WORK TO BE COMPLETED >> Using the material that follows, output exactly the lines from the one containing "R2: none -> 51k (GND, LEDK)" through the one containing "IC2 pin VCC: GND -> +3V3", with both ends kept.

INPUT DATA >>
==================================================

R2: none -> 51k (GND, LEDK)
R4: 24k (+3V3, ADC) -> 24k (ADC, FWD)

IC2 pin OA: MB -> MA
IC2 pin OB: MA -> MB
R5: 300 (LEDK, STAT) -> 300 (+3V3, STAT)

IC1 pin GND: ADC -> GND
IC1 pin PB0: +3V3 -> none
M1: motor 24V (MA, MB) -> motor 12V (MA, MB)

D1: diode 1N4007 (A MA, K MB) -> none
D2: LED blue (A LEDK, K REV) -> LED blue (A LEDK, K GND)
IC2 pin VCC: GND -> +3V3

==================================================

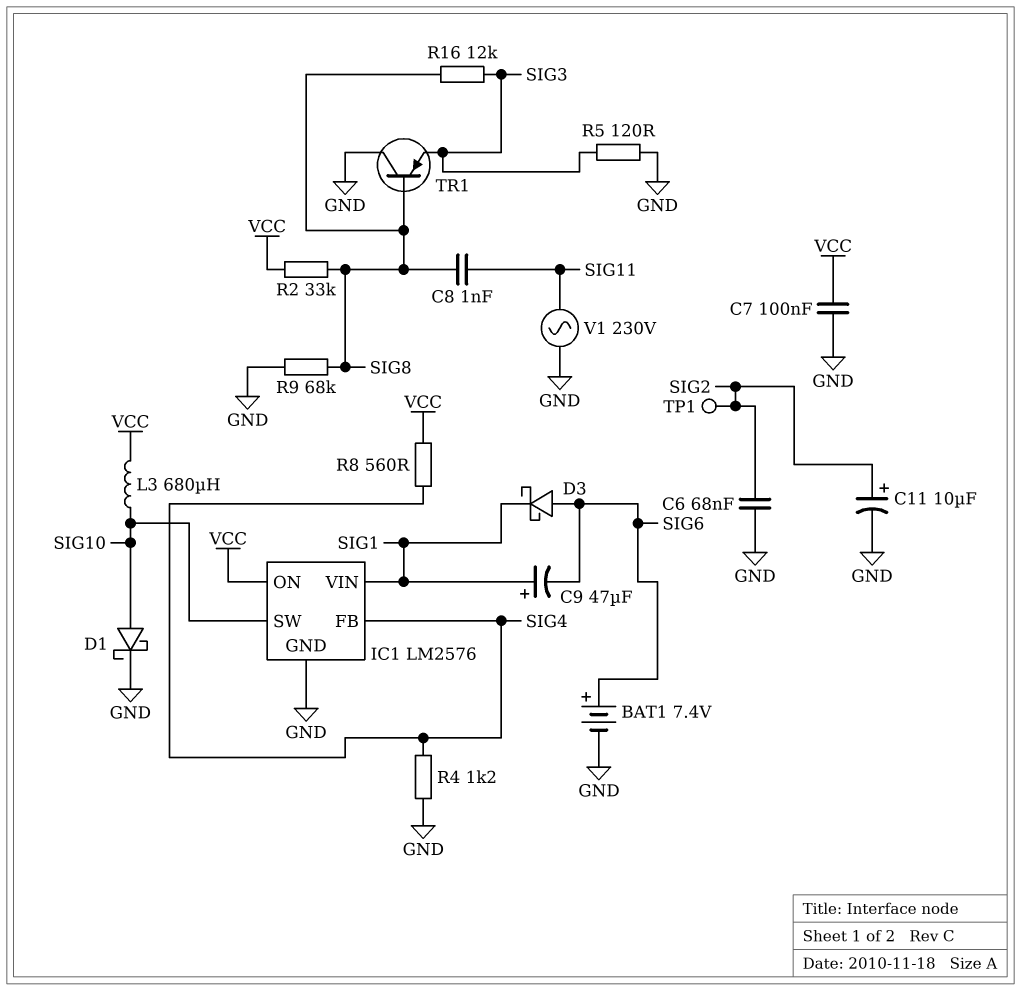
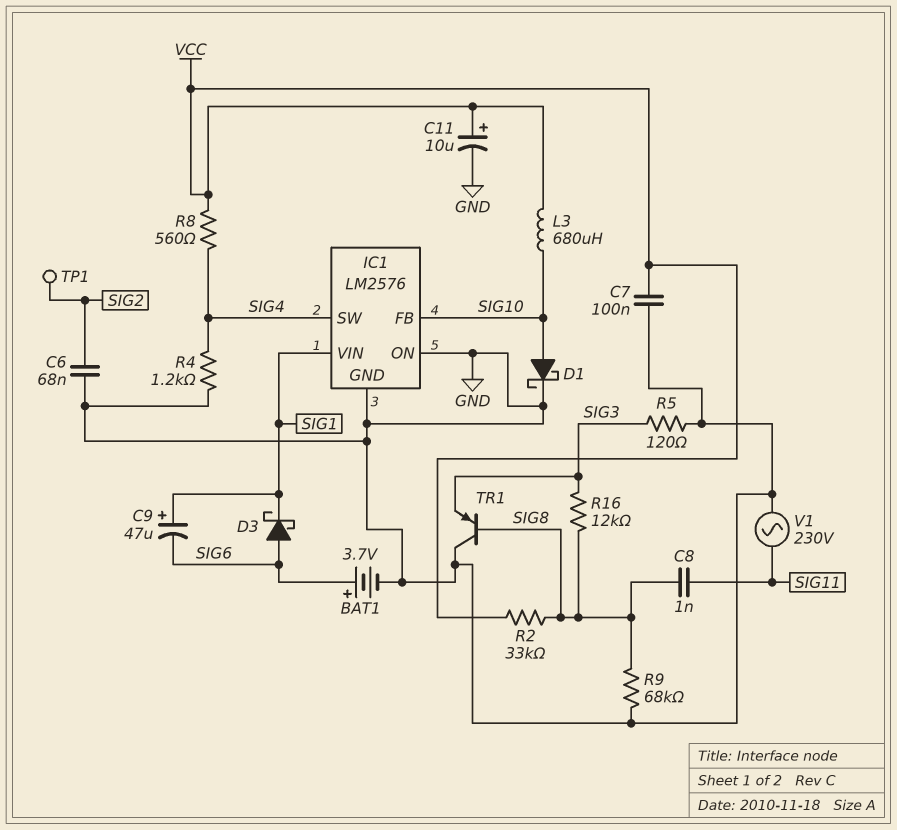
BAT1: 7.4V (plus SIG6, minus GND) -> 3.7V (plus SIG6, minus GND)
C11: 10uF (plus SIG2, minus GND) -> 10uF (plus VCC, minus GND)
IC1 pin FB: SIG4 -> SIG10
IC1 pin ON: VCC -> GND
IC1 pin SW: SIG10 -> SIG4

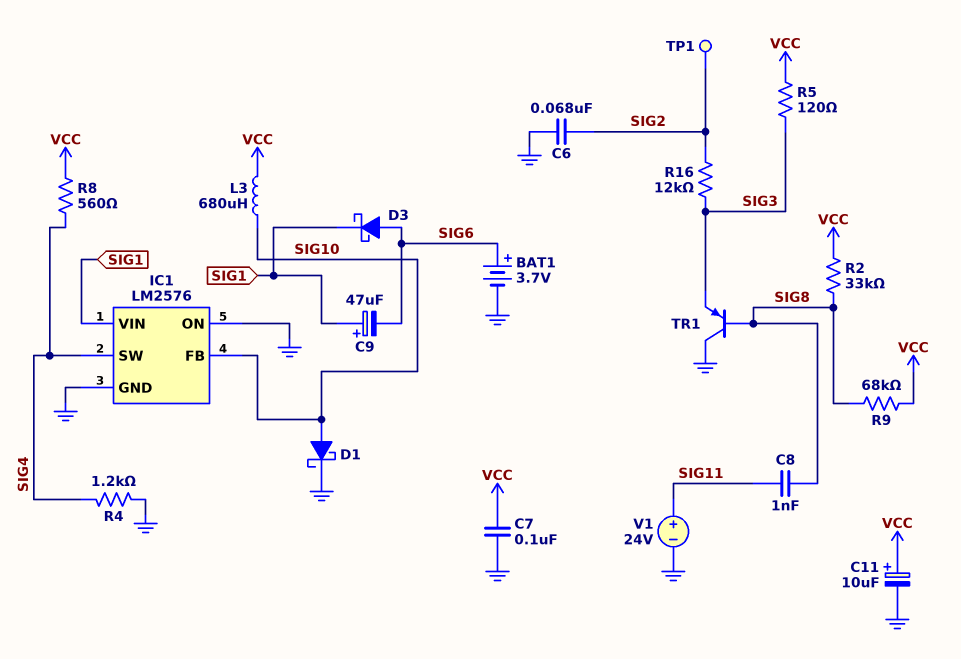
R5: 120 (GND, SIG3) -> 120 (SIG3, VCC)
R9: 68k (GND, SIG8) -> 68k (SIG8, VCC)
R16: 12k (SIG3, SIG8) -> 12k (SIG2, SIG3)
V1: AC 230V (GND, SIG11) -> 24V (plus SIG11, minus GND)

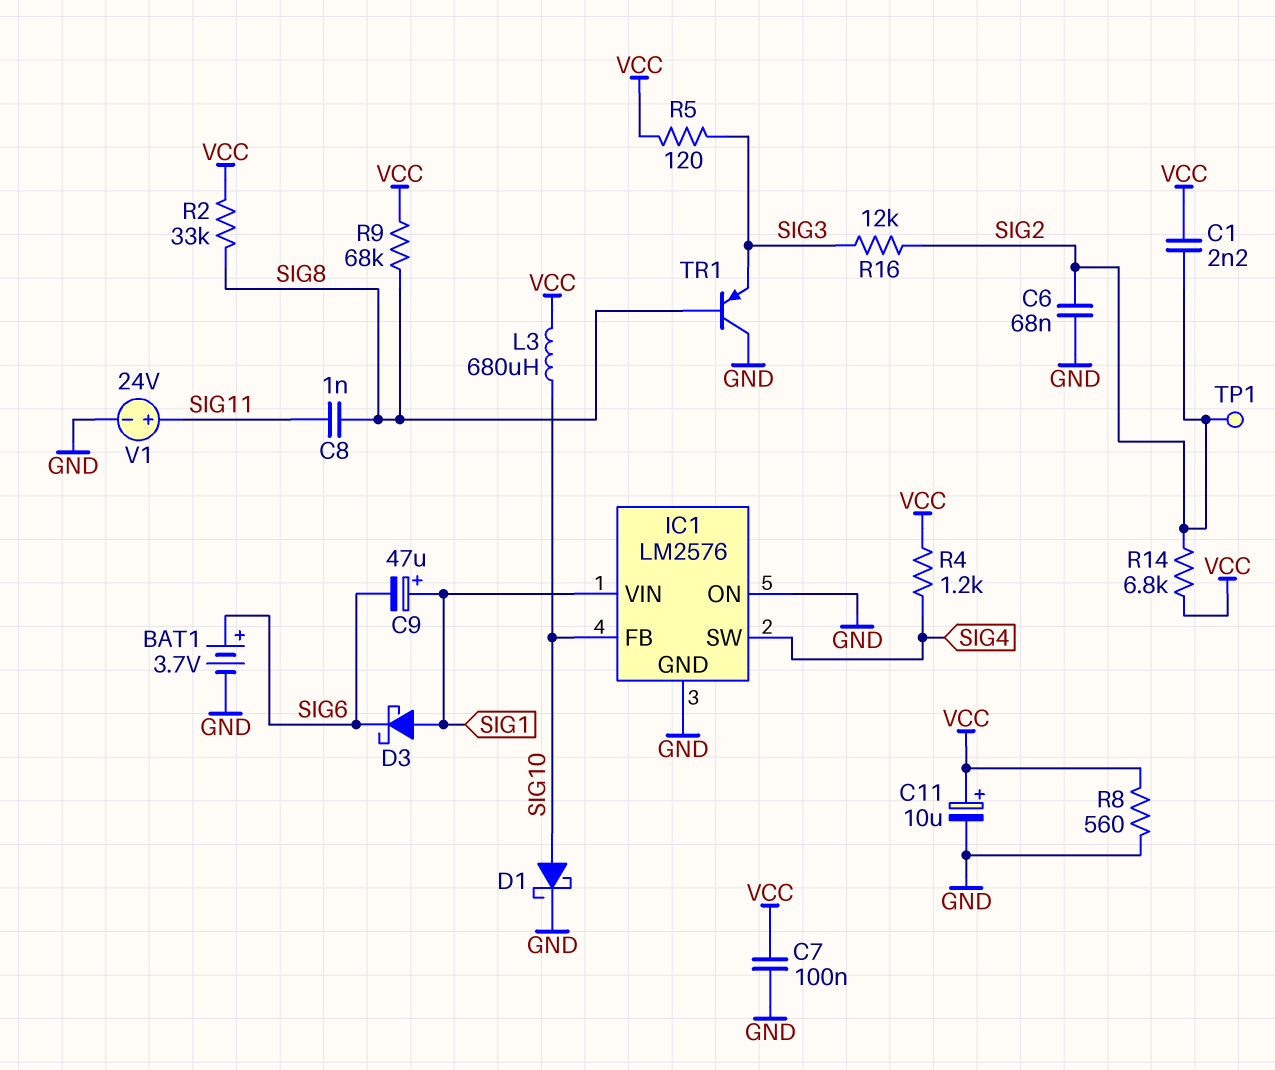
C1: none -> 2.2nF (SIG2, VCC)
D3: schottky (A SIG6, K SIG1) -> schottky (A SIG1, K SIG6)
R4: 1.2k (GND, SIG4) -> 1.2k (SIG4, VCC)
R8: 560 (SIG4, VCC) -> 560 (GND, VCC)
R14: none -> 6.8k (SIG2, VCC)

==================================================

ANSWER BOX >>
R2: none -> 51k (GND, LEDK)
R4: 24k (+3V3, ADC) -> 24k (ADC, FWD)

IC2 pin OA: MB -> MA
IC2 pin OB: MA -> MB
R5: 300 (LEDK, STAT) -> 300 (+3V3, STAT)

IC1 pin GND: ADC -> GND
IC1 pin PB0: +3V3 -> none
M1: motor 24V (MA, MB) -> motor 12V (MA, MB)

D1: diode 1N4007 (A MA, K MB) -> none
D2: LED blue (A LEDK, K REV) -> LED blue (A LEDK, K GND)
IC2 pin VCC: GND -> +3V3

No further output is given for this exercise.